Records to process START

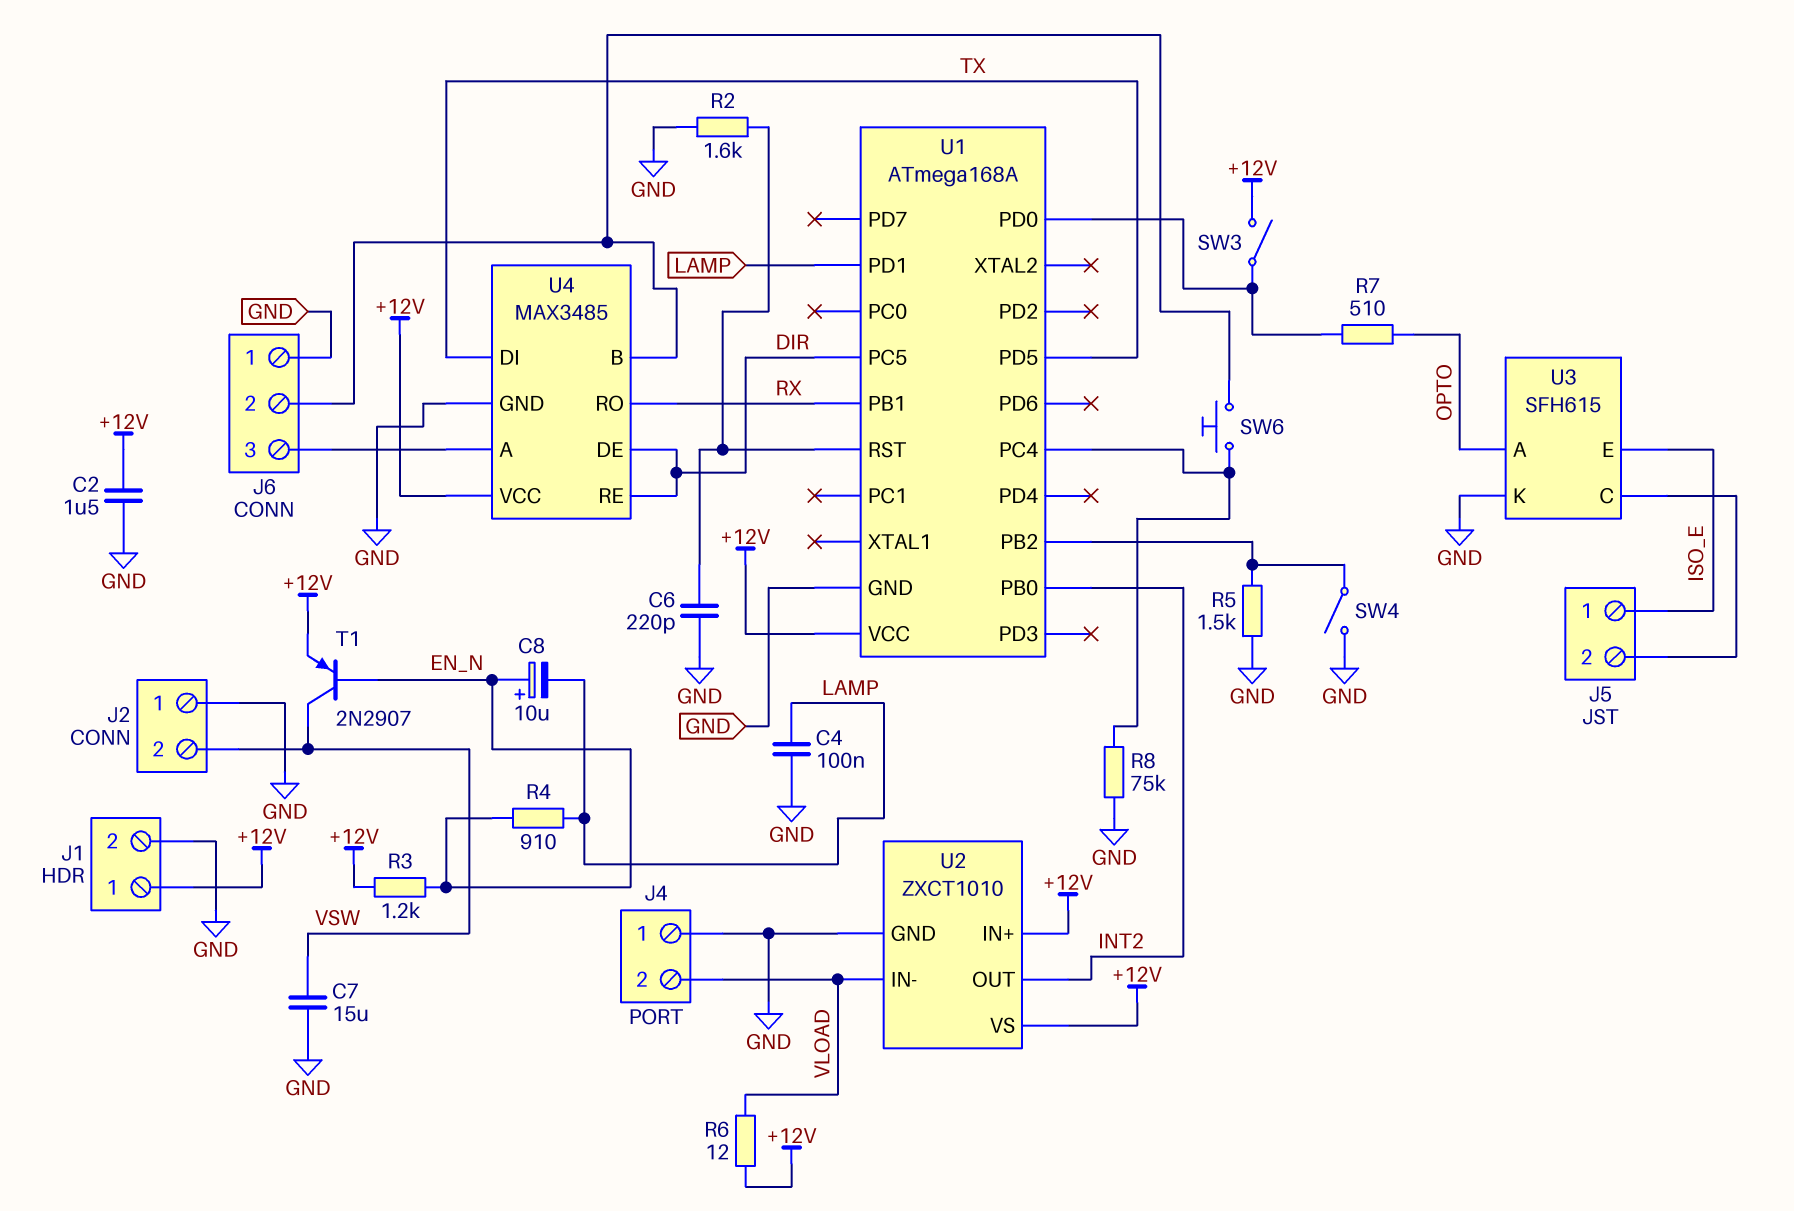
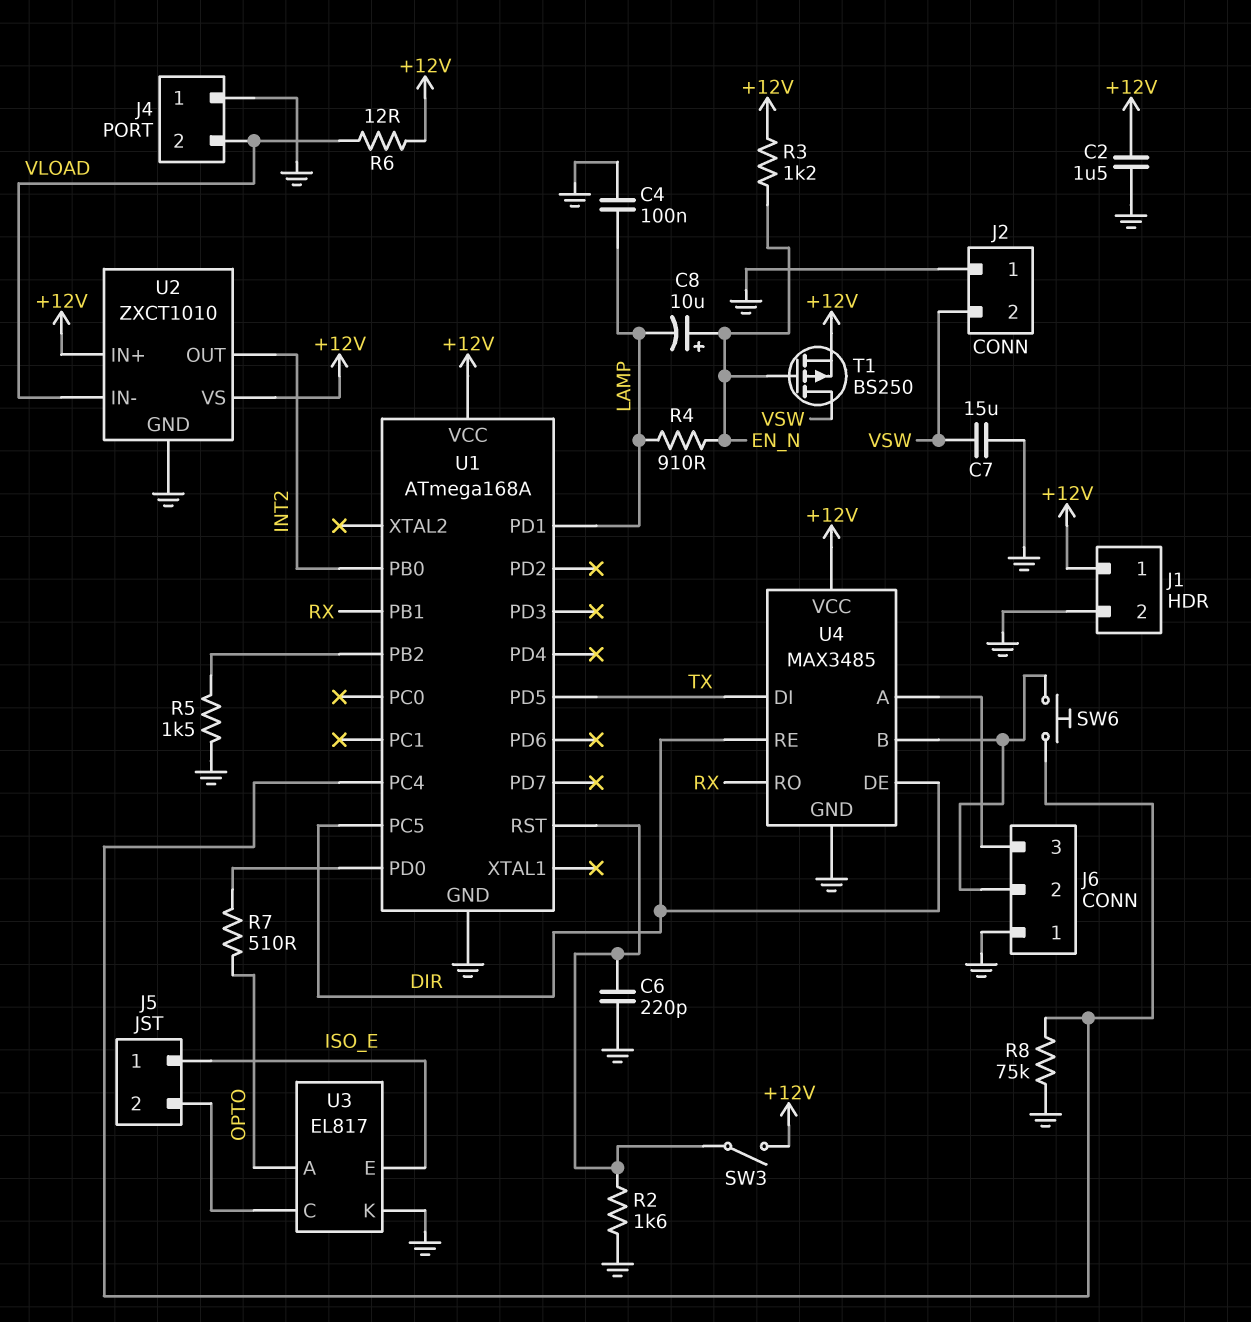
SW3: switch (+12V, U1/PD0) -> switch (+12V, U1/RST)
SW4: switch (GND, U1/PB2) -> none
T1: PNP 2N2907 (B EN_N, C VSW, E +12V) -> PMOS BS250 (G EN_N, D VSW, S +12V)
U3: SFH615 -> EL817

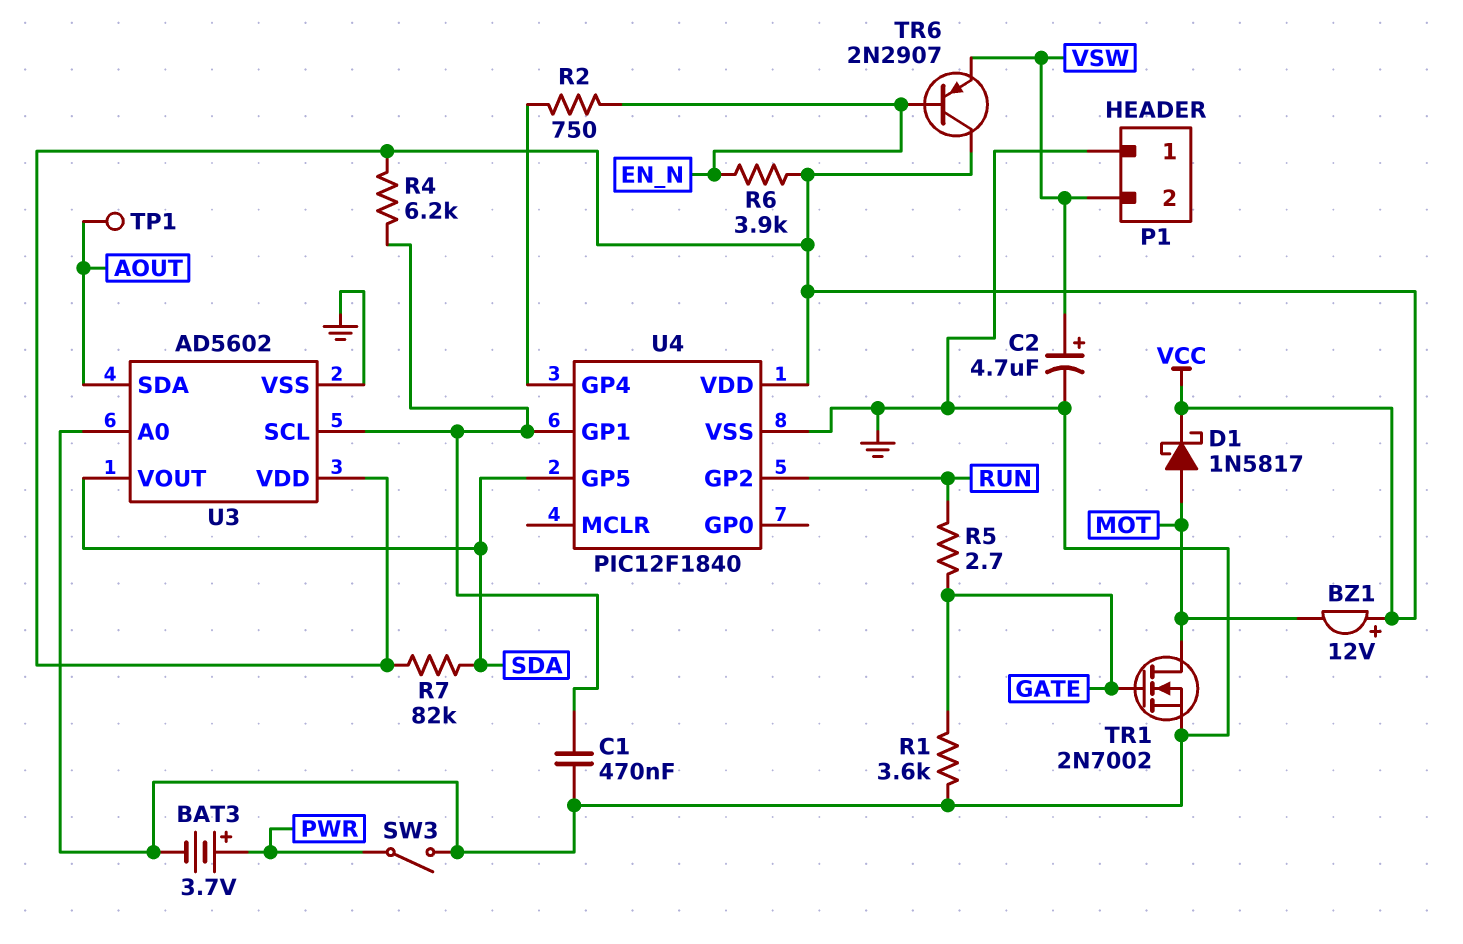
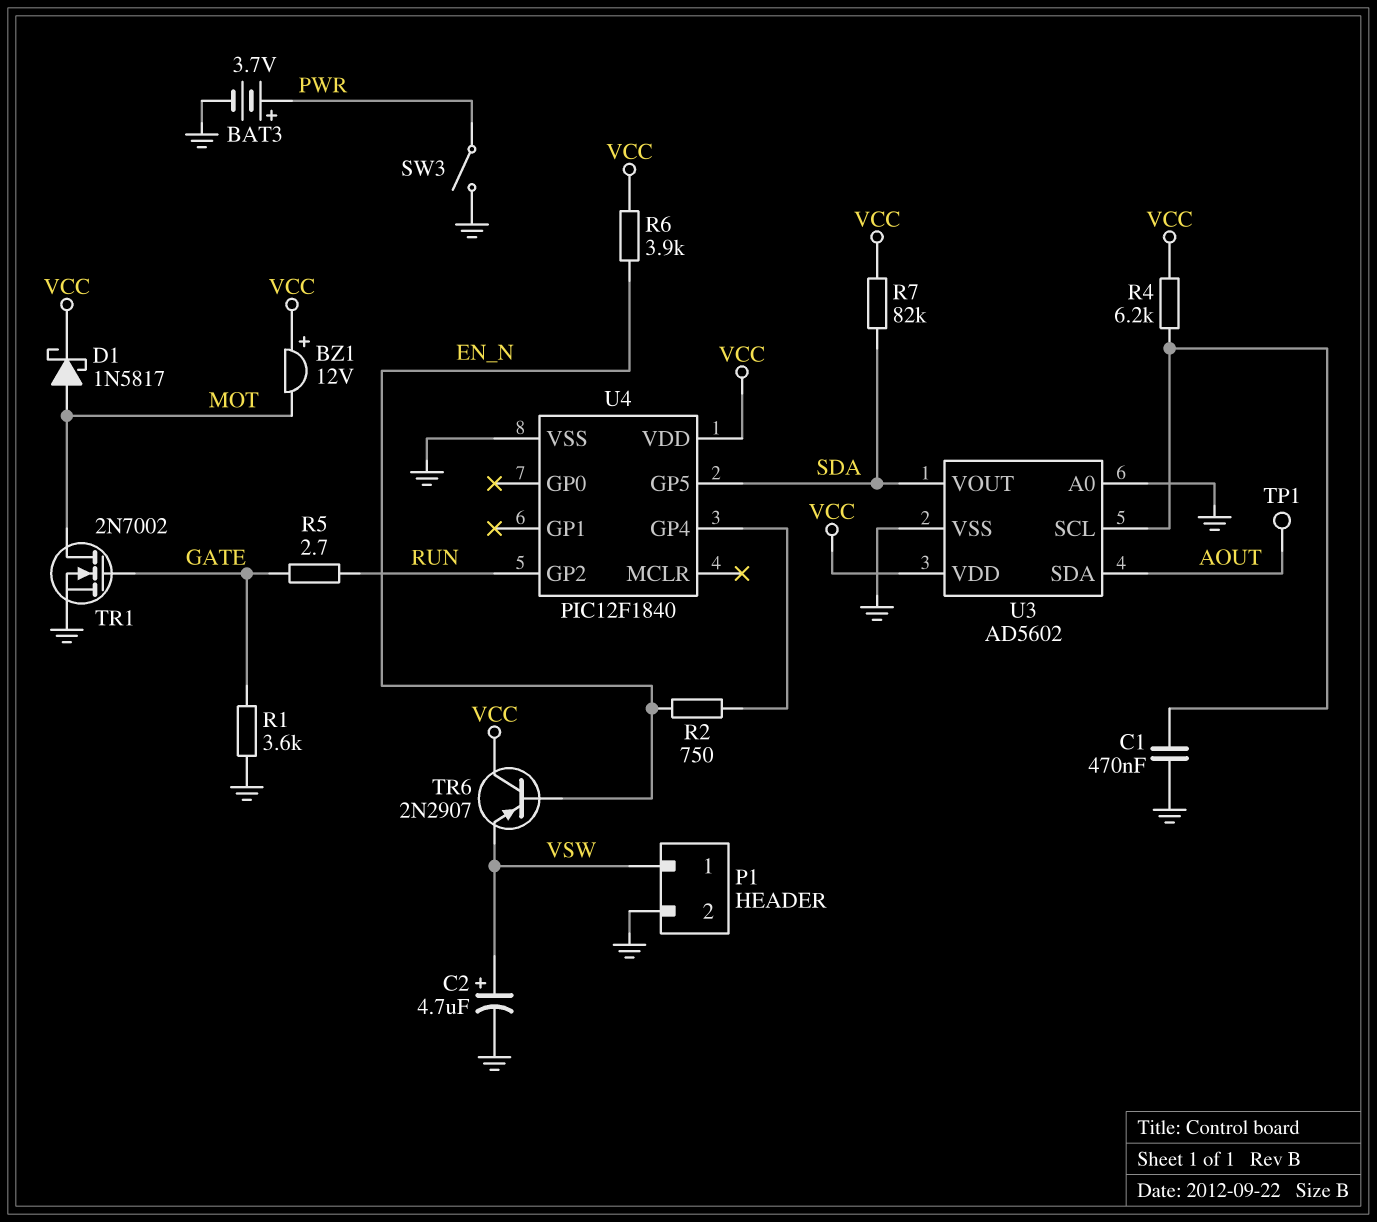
P1 pin 1: GND -> VSW
P1 pin 2: VSW -> GND
U4 pin GP1: U3/SCL -> none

Records to process END

### Problem requirements
When a line contains the string "none", count that line; once every line of the records has been checked, state the count alone.

### Exercise result
2